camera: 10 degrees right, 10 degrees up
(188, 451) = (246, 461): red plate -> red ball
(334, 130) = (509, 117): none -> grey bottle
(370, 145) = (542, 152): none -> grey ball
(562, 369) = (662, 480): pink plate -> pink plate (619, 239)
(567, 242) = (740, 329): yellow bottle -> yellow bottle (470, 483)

---

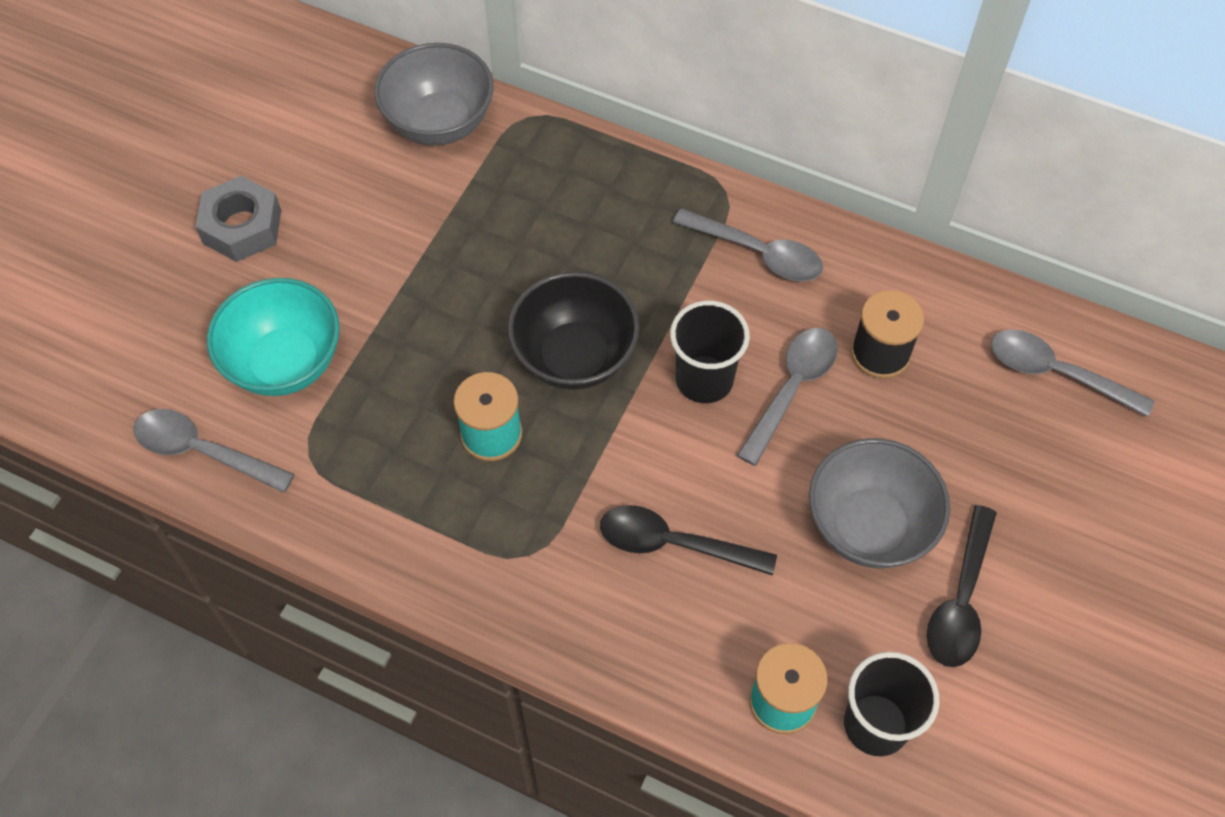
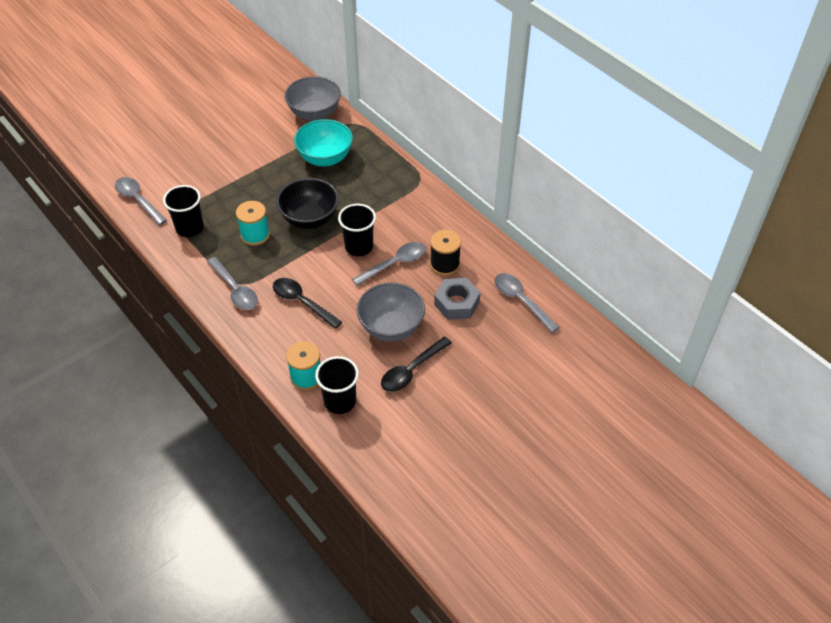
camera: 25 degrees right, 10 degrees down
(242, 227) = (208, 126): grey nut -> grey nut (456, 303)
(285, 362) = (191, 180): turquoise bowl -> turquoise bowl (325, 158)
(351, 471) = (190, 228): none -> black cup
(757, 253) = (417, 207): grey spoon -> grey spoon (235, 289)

▸ **WHAT TO WORK ON**:
Please give an exact copy of the entries above, from the line with "(334, 130) = (509, 117): none -> grey bottle" down to the line with "(567, 242) = (740, 329): yellow", inclusive, and nothing else.

▸ **RESPONSE**:
(334, 130) = (509, 117): none -> grey bottle
(370, 145) = (542, 152): none -> grey ball
(562, 369) = (662, 480): pink plate -> pink plate (619, 239)
(567, 242) = (740, 329): yellow bottle -> yellow bottle (470, 483)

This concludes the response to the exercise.